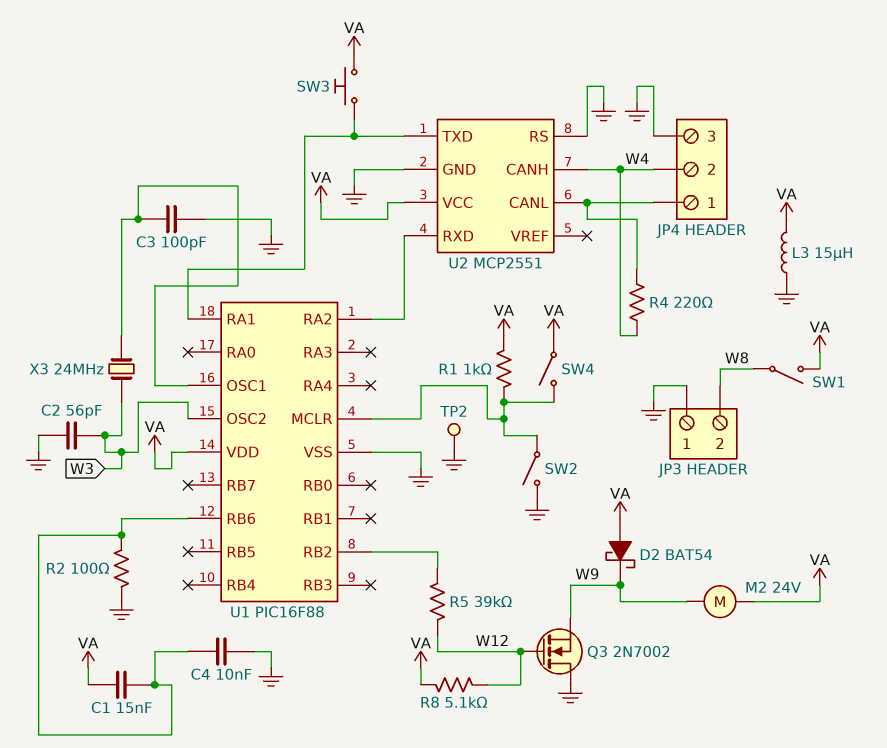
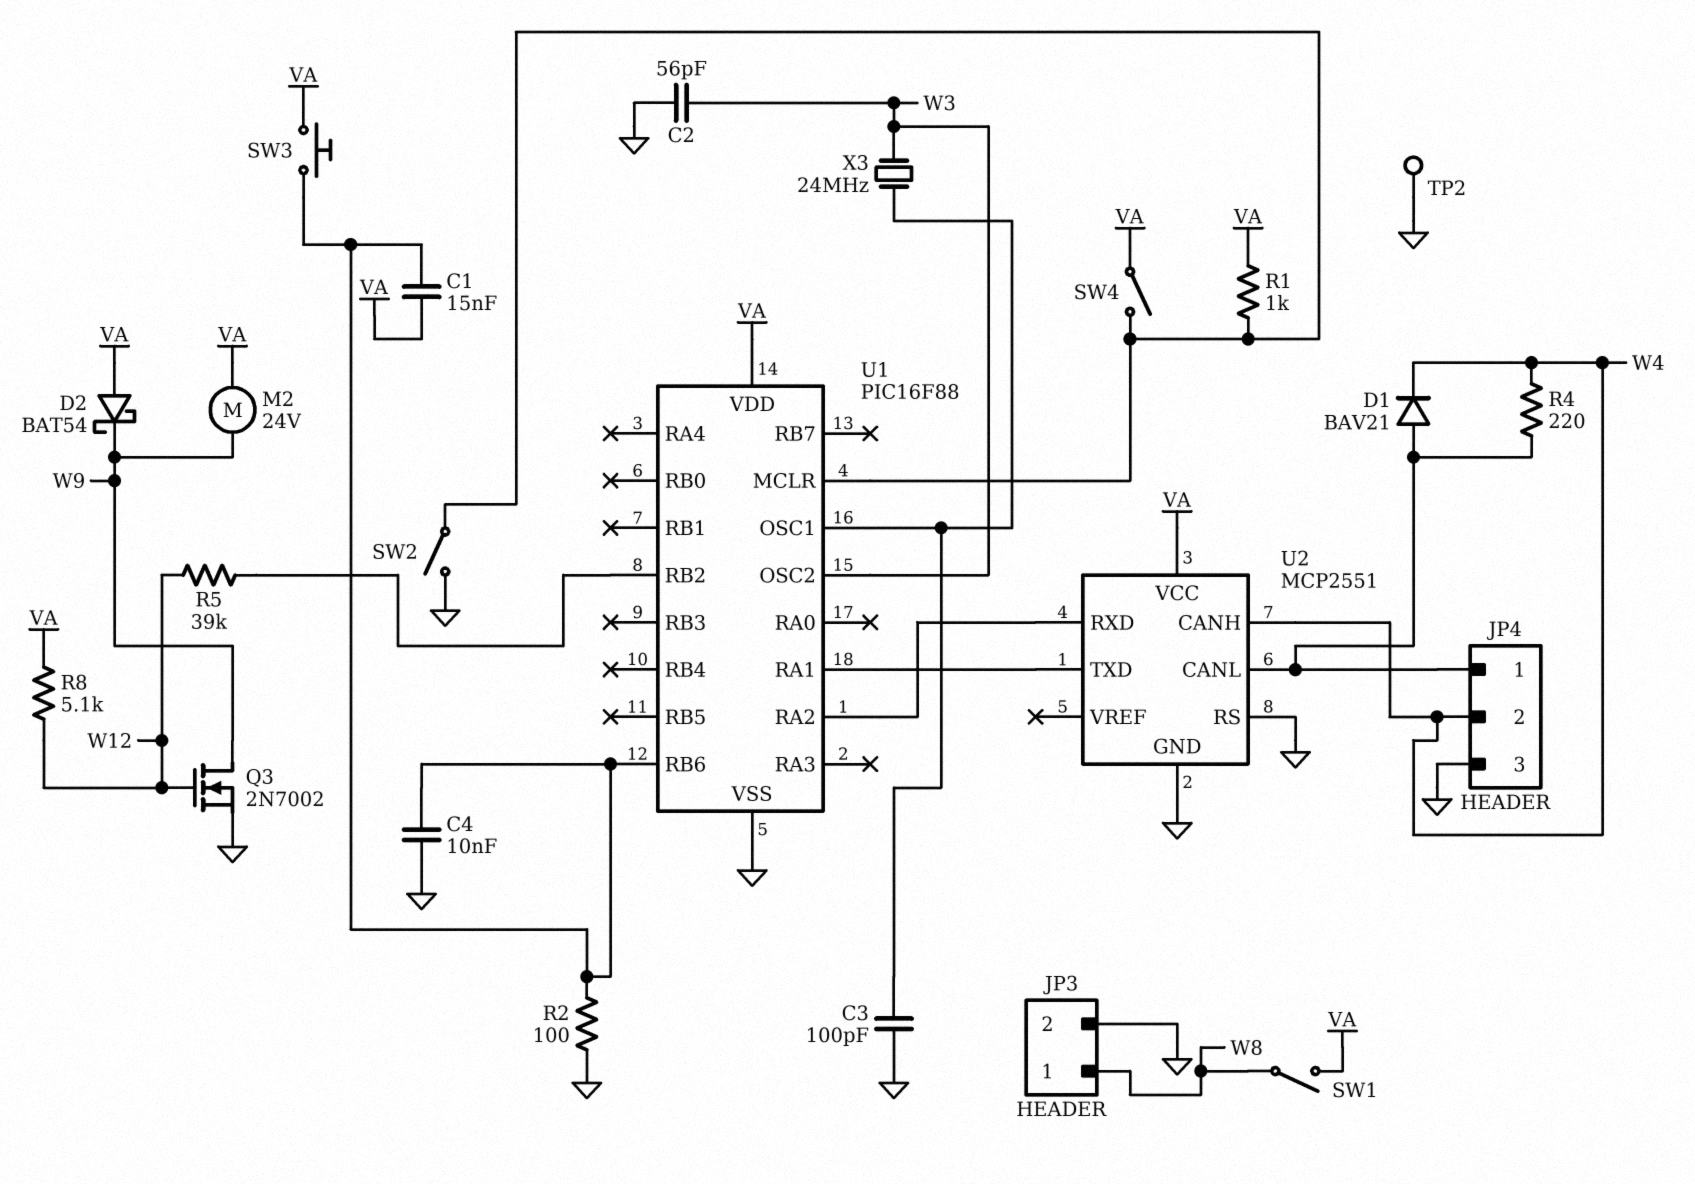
D1: none -> diode BAV21 (A JP4/1, K W4)
JP3 pin 1: GND -> W8
JP3 pin 2: W8 -> GND
L3: 15uH (GND, VA) -> none
Q3: NMOS 2N7002 (G W12, D GND, S W9) -> NMOS 2N7002 (G W12, D W9, S GND)
SW3: button (U1/RA1, VA) -> button (U1/RB6, VA)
■ ■ ■ ■ ■
● **TASK PROMPT**: An exact copy of the entries above is required; pictures are not part of it.

● **RESPONSE TO THE EXERCISE**:
D1: none -> diode BAV21 (A JP4/1, K W4)
JP3 pin 1: GND -> W8
JP3 pin 2: W8 -> GND
L3: 15uH (GND, VA) -> none
Q3: NMOS 2N7002 (G W12, D GND, S W9) -> NMOS 2N7002 (G W12, D W9, S GND)
SW3: button (U1/RA1, VA) -> button (U1/RB6, VA)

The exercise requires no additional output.